• Task goal:
Pull every line from the records that has the word "gâteau" in it.

• Provided records:
▬▬▬▬▬▬
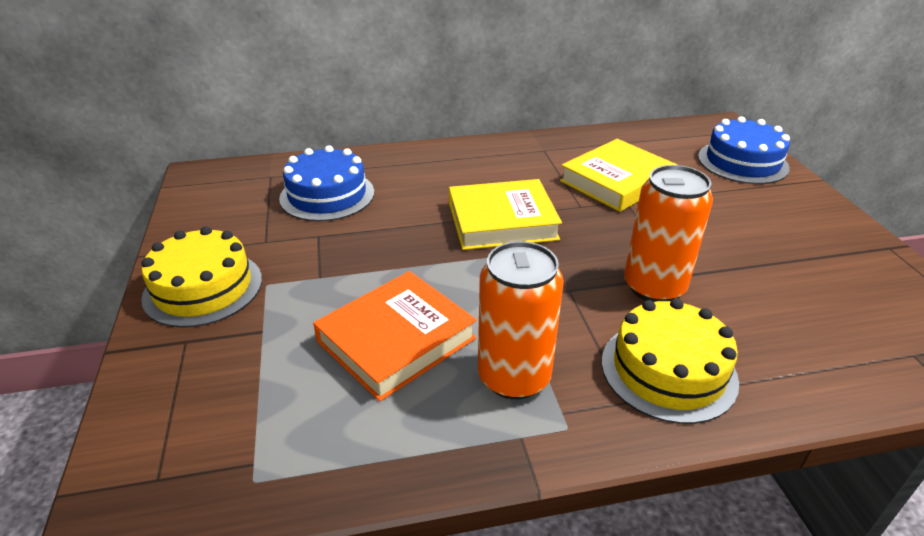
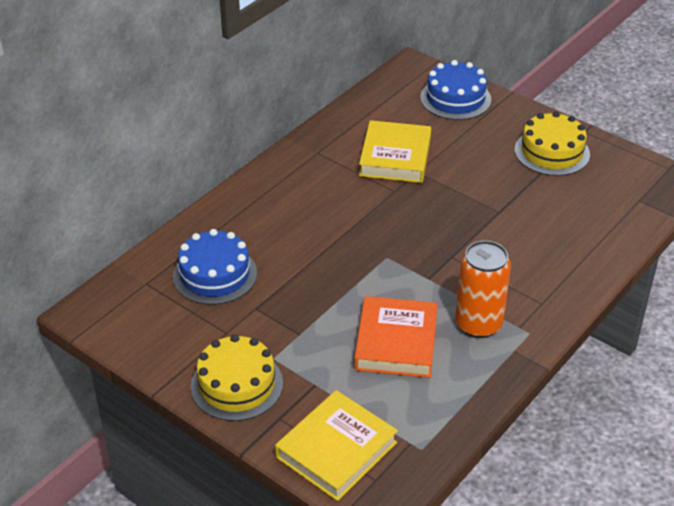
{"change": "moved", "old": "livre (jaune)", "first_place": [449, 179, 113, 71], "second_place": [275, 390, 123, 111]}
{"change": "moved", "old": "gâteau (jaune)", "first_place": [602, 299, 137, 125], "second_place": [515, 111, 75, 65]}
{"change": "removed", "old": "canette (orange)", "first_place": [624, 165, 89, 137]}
▬▬▬▬▬▬
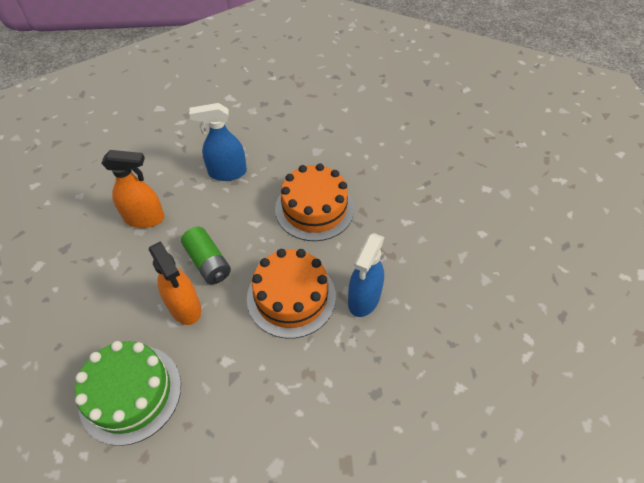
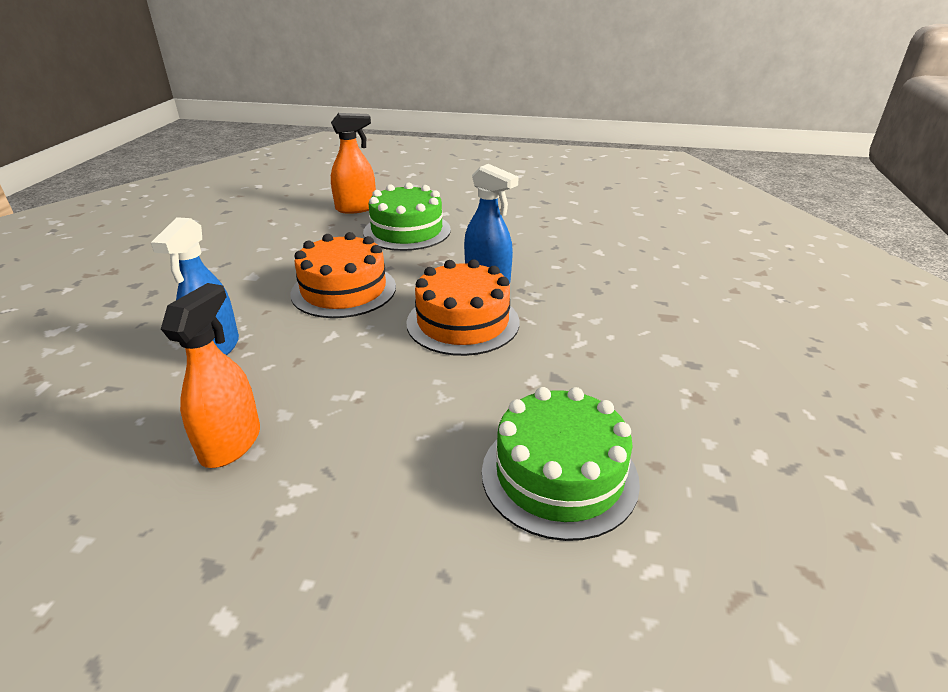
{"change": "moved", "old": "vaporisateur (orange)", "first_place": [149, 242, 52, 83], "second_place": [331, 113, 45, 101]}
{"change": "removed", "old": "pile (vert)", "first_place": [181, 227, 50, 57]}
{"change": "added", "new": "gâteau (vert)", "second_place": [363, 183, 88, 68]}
▬▬▬▬▬▬
• Output below:
{"change": "moved", "old": "gâteau (jaune)", "first_place": [602, 299, 137, 125], "second_place": [515, 111, 75, 65]}
{"change": "added", "new": "gâteau (vert)", "second_place": [363, 183, 88, 68]}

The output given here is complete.